When you find the line with "U24: NAND (in" among the records below, reproduce it and each line after it exactly, ending with the line with "R20: 10k (BASE, EN_N) -> 10k (EN_N, TICK)".

::::::::::

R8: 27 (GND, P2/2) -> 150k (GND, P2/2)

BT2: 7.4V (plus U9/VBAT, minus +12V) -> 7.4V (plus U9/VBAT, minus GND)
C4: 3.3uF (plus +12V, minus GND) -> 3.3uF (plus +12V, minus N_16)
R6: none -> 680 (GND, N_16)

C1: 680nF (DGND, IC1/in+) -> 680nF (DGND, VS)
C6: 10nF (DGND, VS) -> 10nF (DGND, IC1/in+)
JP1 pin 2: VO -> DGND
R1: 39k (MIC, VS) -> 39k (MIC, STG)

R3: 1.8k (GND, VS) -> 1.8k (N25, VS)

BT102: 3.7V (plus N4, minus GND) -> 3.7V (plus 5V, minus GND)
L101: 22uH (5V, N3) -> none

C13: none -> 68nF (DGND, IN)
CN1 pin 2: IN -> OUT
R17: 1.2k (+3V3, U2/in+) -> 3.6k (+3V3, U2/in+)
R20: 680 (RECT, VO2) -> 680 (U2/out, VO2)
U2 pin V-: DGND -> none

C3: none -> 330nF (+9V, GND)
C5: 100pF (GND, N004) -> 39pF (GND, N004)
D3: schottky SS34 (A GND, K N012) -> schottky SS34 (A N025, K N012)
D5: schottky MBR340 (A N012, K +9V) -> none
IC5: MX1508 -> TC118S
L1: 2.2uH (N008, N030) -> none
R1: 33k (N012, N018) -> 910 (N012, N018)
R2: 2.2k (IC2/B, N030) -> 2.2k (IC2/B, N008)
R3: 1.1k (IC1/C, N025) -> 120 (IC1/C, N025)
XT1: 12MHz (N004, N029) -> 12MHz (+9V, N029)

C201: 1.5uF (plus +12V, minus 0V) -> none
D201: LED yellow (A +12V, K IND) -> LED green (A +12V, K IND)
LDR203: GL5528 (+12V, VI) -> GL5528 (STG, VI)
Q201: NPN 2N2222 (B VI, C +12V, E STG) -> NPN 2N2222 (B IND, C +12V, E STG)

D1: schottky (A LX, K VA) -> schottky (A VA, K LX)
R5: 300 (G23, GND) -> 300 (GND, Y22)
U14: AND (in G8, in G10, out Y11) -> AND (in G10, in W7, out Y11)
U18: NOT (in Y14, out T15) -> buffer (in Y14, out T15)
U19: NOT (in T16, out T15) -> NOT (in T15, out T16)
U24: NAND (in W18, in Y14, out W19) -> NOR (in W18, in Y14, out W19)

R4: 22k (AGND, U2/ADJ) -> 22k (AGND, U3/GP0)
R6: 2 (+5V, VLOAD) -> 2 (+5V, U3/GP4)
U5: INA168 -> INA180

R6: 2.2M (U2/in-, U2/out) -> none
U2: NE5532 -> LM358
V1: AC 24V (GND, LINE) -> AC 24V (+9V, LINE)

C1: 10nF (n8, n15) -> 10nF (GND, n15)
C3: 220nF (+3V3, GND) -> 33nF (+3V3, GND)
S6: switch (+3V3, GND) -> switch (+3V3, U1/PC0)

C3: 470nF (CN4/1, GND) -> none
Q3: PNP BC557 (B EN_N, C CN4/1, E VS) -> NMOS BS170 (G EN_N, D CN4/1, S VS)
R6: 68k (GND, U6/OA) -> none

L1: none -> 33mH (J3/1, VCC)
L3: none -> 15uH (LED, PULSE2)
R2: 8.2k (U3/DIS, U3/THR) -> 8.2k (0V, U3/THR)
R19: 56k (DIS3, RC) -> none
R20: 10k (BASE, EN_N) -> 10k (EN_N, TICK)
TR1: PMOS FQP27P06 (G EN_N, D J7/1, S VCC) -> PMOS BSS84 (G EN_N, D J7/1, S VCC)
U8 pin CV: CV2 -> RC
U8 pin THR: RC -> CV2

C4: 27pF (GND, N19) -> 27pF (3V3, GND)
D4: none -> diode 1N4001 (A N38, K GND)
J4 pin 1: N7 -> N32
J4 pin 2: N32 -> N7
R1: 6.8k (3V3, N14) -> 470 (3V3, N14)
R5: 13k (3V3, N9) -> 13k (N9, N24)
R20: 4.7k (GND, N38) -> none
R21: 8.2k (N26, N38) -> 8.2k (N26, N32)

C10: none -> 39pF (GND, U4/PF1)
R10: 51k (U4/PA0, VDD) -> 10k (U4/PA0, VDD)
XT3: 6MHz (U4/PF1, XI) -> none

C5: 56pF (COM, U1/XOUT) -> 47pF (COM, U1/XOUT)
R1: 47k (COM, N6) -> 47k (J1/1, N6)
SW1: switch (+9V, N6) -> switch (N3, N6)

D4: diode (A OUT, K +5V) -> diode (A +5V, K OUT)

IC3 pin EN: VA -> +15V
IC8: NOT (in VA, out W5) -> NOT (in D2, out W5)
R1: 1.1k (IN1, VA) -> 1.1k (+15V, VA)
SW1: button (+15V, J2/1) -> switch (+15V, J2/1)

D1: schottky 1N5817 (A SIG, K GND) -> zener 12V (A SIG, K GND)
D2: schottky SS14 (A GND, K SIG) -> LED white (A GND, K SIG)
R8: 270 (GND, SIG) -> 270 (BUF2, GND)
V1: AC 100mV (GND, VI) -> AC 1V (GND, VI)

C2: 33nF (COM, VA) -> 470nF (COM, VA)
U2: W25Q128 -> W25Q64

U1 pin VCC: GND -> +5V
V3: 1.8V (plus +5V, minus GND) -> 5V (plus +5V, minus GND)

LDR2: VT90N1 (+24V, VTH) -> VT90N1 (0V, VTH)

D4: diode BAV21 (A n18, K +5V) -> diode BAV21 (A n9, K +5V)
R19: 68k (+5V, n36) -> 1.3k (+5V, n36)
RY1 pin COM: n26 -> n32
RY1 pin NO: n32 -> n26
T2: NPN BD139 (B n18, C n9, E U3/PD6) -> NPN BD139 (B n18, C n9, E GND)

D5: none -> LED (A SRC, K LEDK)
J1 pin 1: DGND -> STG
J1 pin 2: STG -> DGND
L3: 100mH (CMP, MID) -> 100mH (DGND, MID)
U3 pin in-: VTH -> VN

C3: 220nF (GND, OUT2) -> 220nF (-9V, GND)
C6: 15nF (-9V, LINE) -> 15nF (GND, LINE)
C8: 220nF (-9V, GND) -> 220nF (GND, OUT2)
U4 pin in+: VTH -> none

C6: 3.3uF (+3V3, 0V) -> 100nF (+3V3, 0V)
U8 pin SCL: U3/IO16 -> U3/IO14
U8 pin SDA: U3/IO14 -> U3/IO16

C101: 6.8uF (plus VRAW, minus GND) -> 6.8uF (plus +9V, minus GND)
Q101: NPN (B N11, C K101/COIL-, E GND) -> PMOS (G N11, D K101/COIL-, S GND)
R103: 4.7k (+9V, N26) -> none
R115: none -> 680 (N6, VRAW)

::::::::::

The completed task:
U24: NAND (in W18, in Y14, out W19) -> NOR (in W18, in Y14, out W19)

R4: 22k (AGND, U2/ADJ) -> 22k (AGND, U3/GP0)
R6: 2 (+5V, VLOAD) -> 2 (+5V, U3/GP4)
U5: INA168 -> INA180

R6: 2.2M (U2/in-, U2/out) -> none
U2: NE5532 -> LM358
V1: AC 24V (GND, LINE) -> AC 24V (+9V, LINE)

C1: 10nF (n8, n15) -> 10nF (GND, n15)
C3: 220nF (+3V3, GND) -> 33nF (+3V3, GND)
S6: switch (+3V3, GND) -> switch (+3V3, U1/PC0)

C3: 470nF (CN4/1, GND) -> none
Q3: PNP BC557 (B EN_N, C CN4/1, E VS) -> NMOS BS170 (G EN_N, D CN4/1, S VS)
R6: 68k (GND, U6/OA) -> none

L1: none -> 33mH (J3/1, VCC)
L3: none -> 15uH (LED, PULSE2)
R2: 8.2k (U3/DIS, U3/THR) -> 8.2k (0V, U3/THR)
R19: 56k (DIS3, RC) -> none
R20: 10k (BASE, EN_N) -> 10k (EN_N, TICK)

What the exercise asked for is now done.